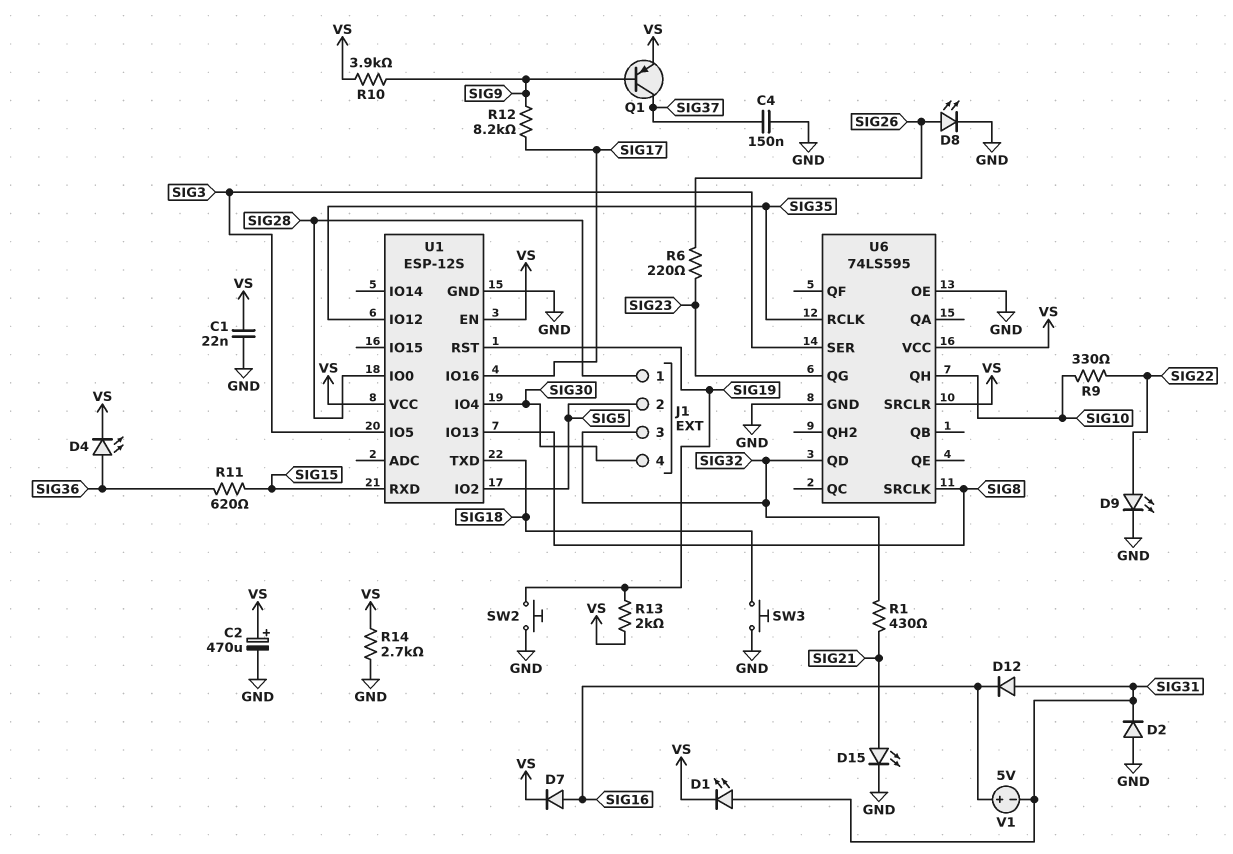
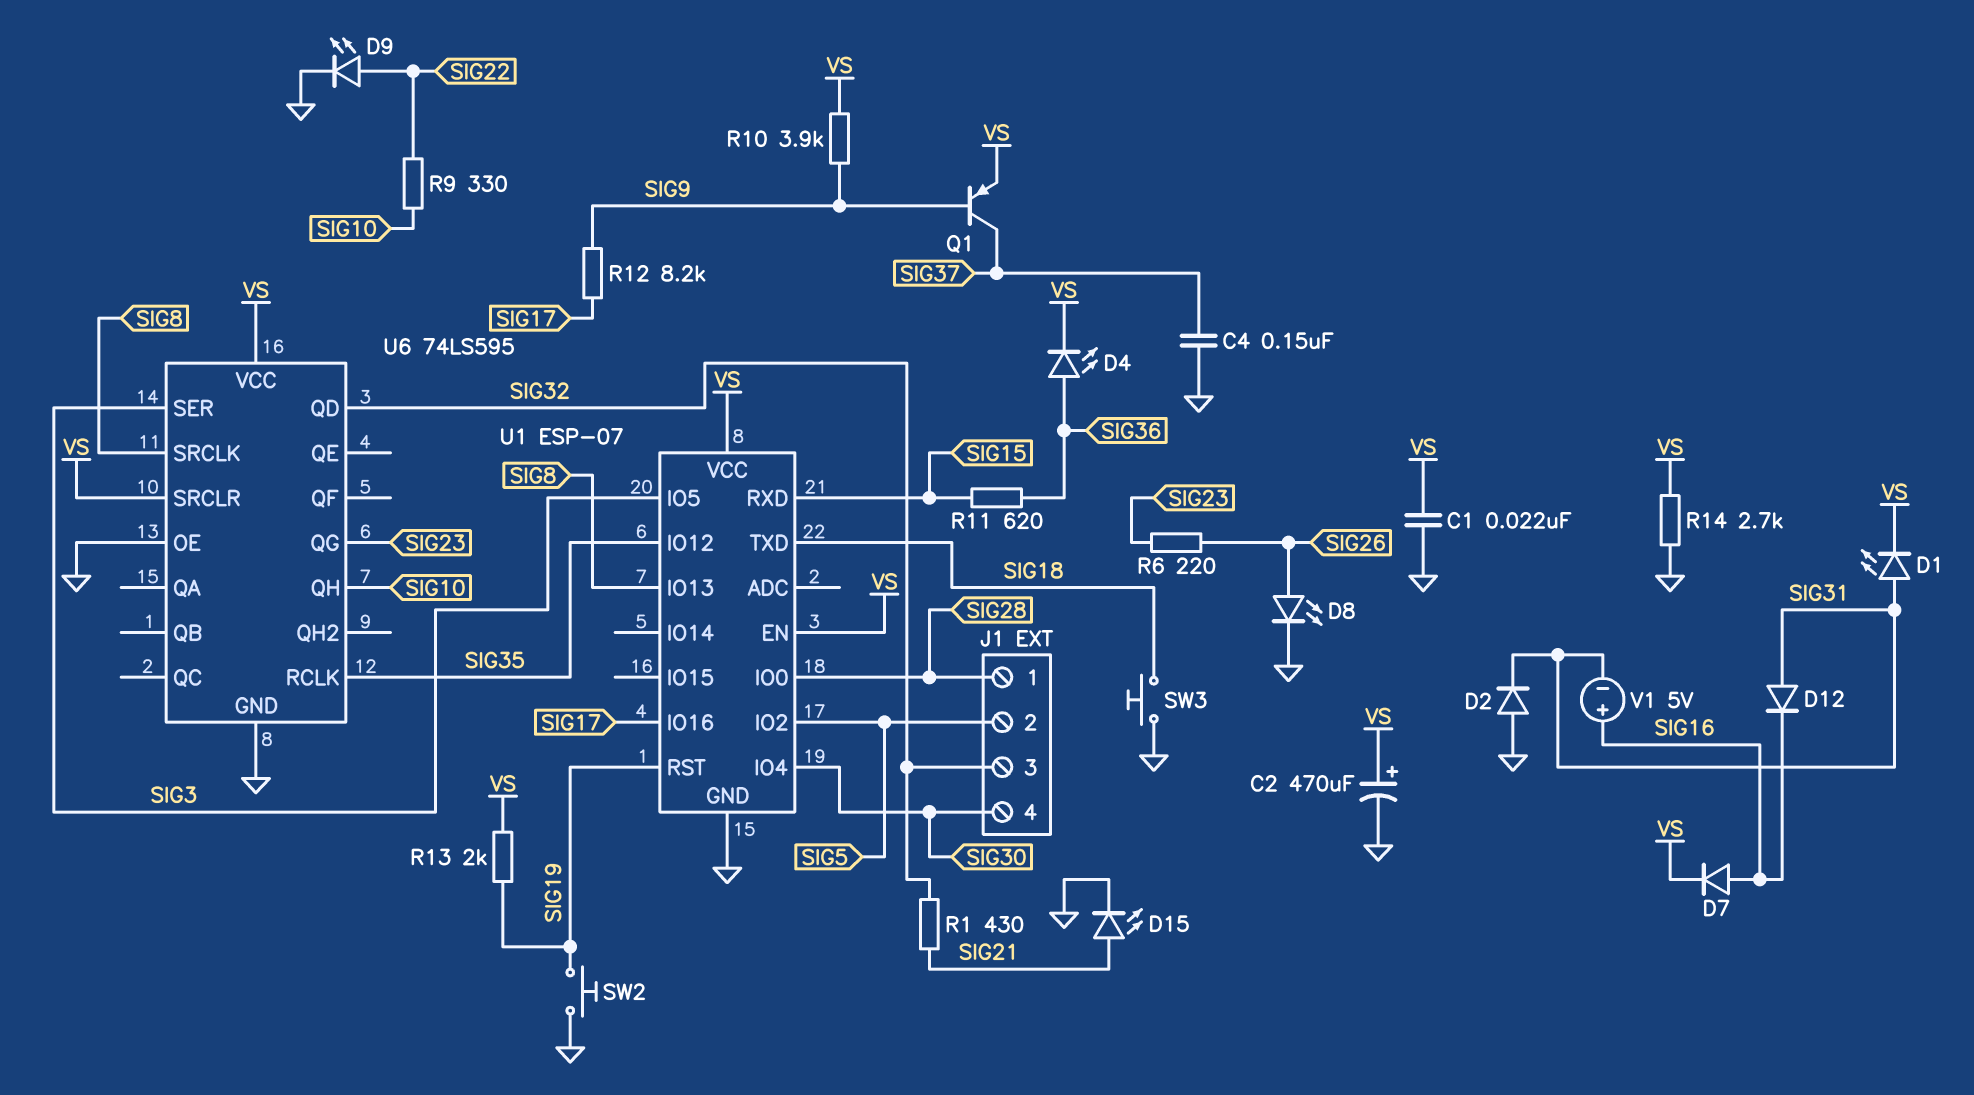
U1: ESP-12S -> ESP-07

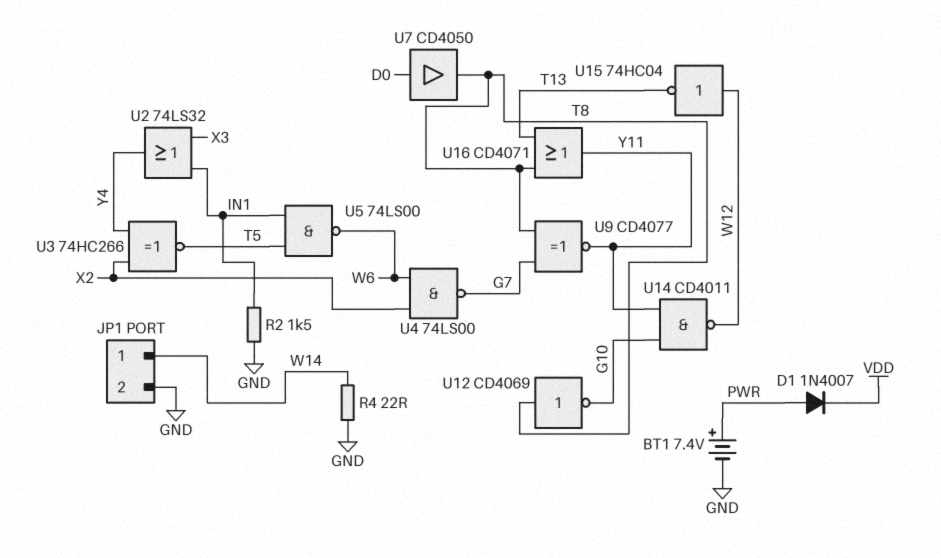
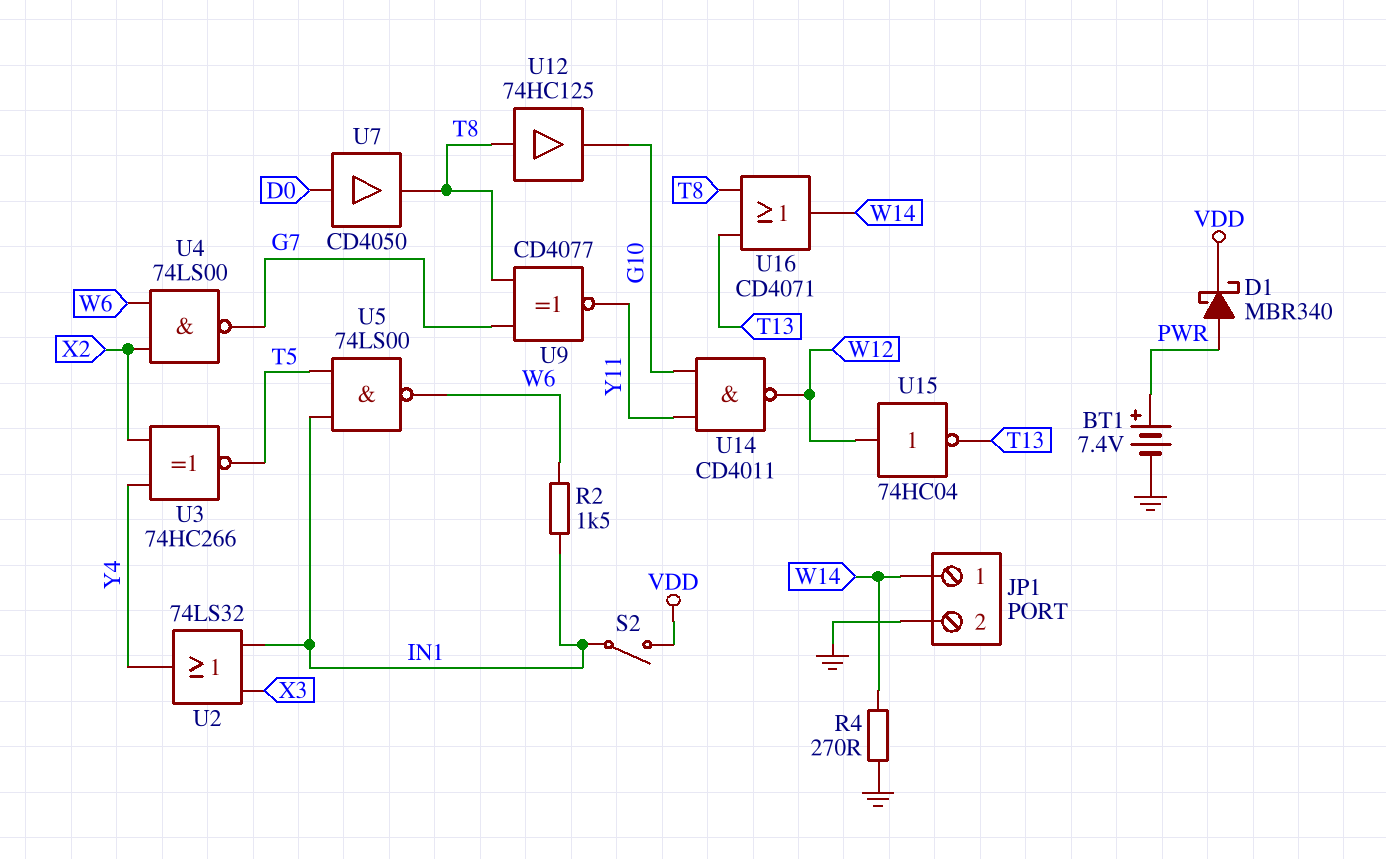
D1: diode 1N4007 (A PWR, K VDD) -> schottky MBR340 (A PWR, K VDD)
R2: 1.5k (GND, IN1) -> 1.5k (IN1, W6)
R4: 22 (GND, W14) -> 270 (GND, W14)
S2: none -> switch (IN1, VDD)
U12: NOT CD4069 (in T8, out G10) -> buffer 74HC125 (in T8, out G10)
U16: OR CD4071 (in T8, in T13, out Y11) -> OR CD4071 (in T8, in T13, out W14)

________________

* Requirement *
Each line from the one containing "S2: none -> switch (IN1, VDD)" to the final line of the entries above must be returned exactly, and no other line may appear.

* Task output *
S2: none -> switch (IN1, VDD)
U12: NOT CD4069 (in T8, out G10) -> buffer 74HC125 (in T8, out G10)
U16: OR CD4071 (in T8, in T13, out Y11) -> OR CD4071 (in T8, in T13, out W14)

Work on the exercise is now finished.